§ Aim of the exercise
Repeat word for word, please, only the lines of the material from the one containing "(222, 300) = (319, 368): orange" through its final line, both ends included.

§ Records provided

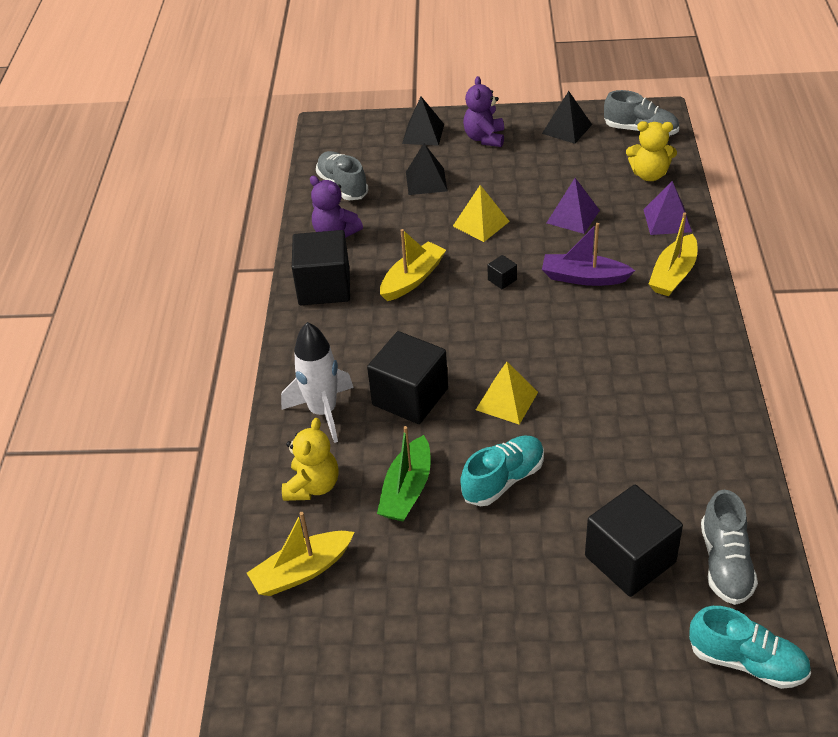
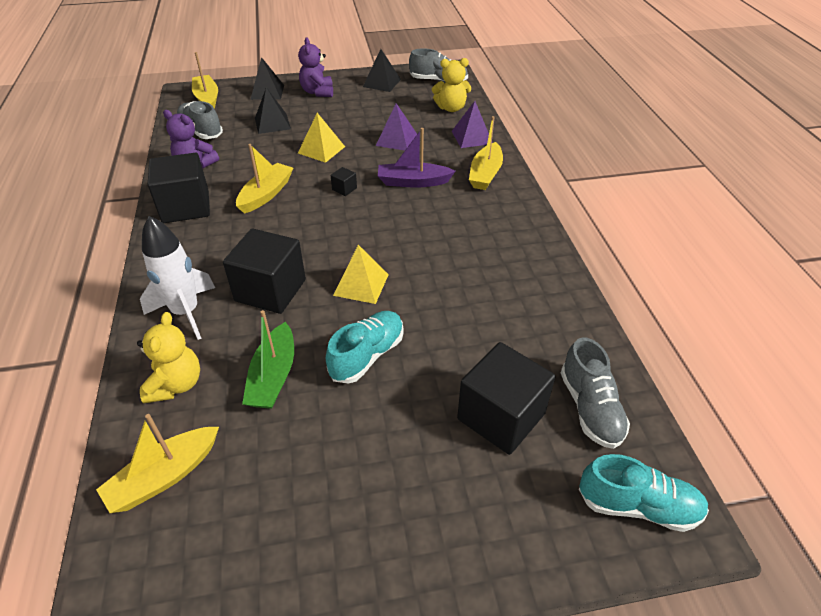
camera: 15 degrees left, 0 degrees up
(351, 139) = (207, 99): none -> yellow boat

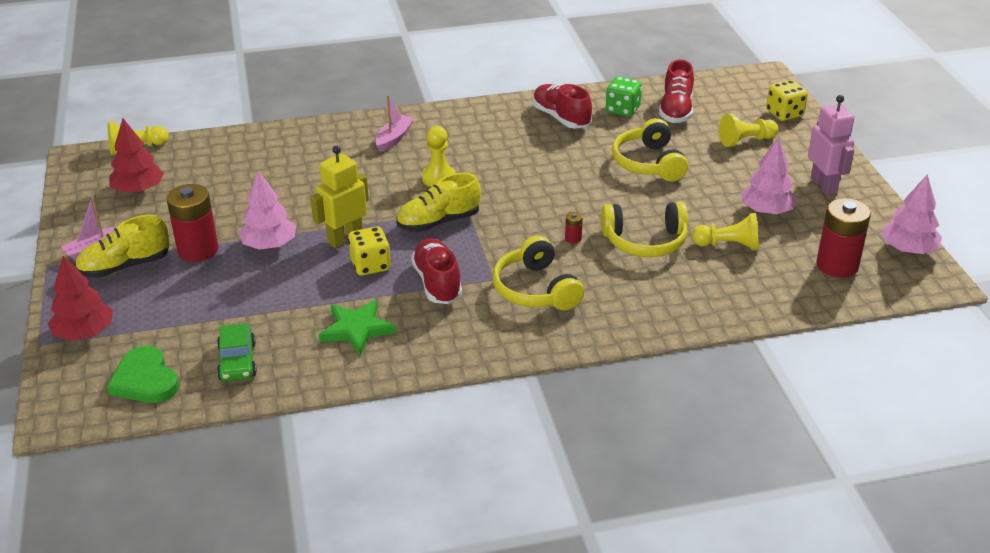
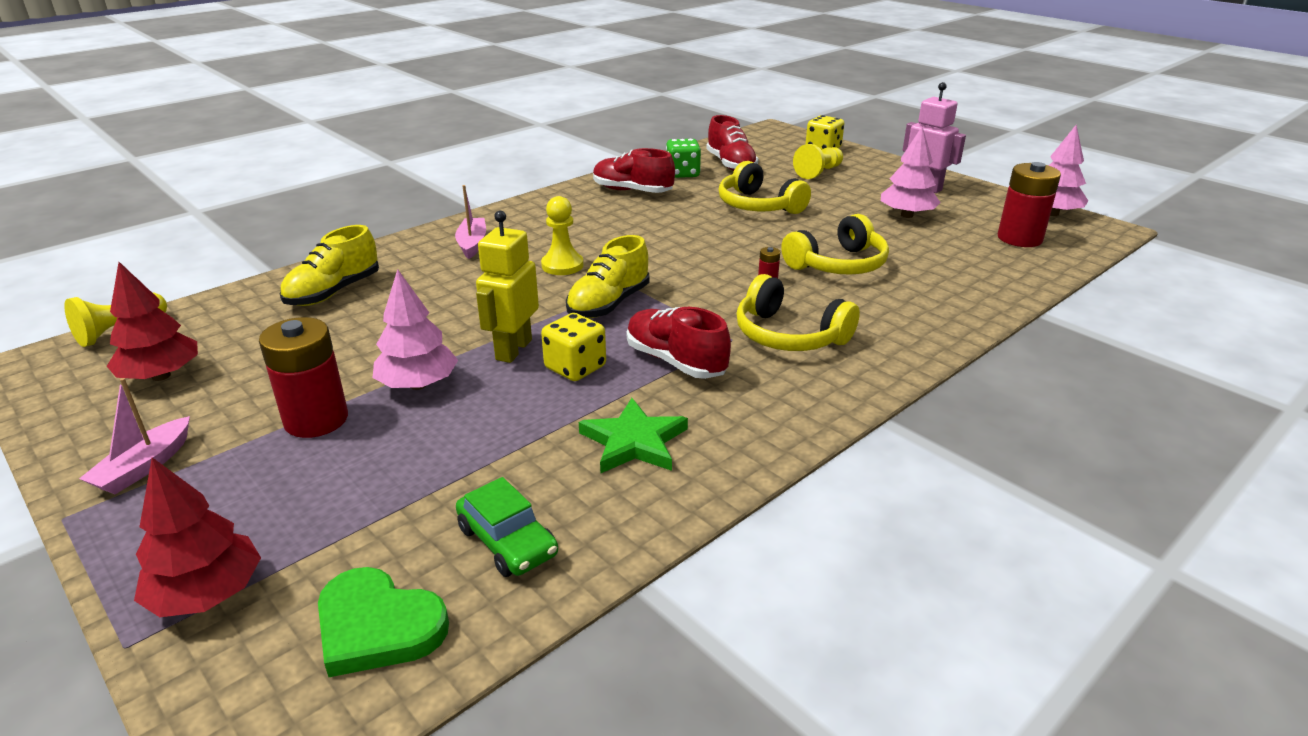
camera: 30 degrees left, 5 degrees down
(125, 266) = (211, 475): yellow shoe -> yellow shoe (333, 292)
(728, 245) = (913, 248): yellow pawn -> none

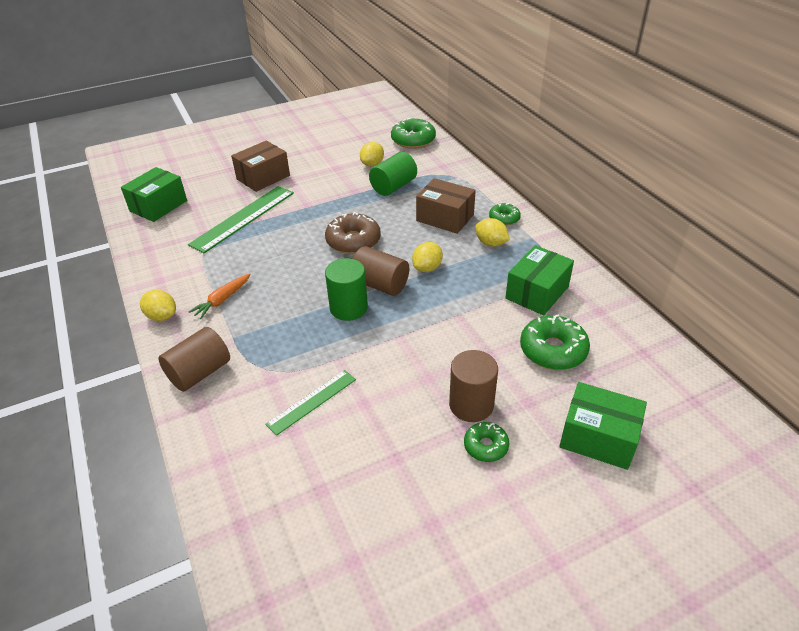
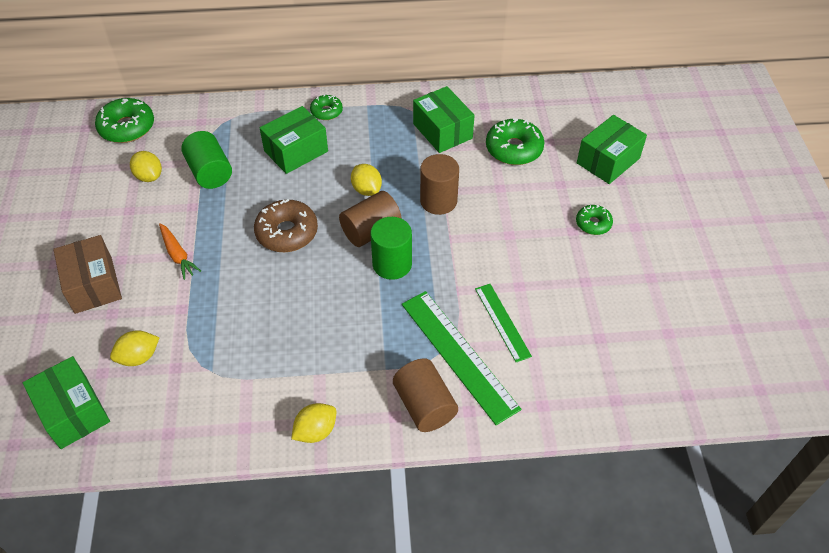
camera: 70 degrees left, 10 degrees up
(222, 300) = (319, 368): orange carrot -> orange carrot (178, 255)
(243, 218) = (172, 322): green ruler -> green ruler (458, 355)
(445, 218) = (296, 151): brown box -> green box
(471, 405) = (550, 218): brown cylinder -> brown cylinder (438, 201)
(491, 243) = (358, 134): yellow lemon -> yellow lemon (139, 357)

§ Exercise response
(222, 300) = (319, 368): orange carrot -> orange carrot (178, 255)
(243, 218) = (172, 322): green ruler -> green ruler (458, 355)
(445, 218) = (296, 151): brown box -> green box
(471, 405) = (550, 218): brown cylinder -> brown cylinder (438, 201)
(491, 243) = (358, 134): yellow lemon -> yellow lemon (139, 357)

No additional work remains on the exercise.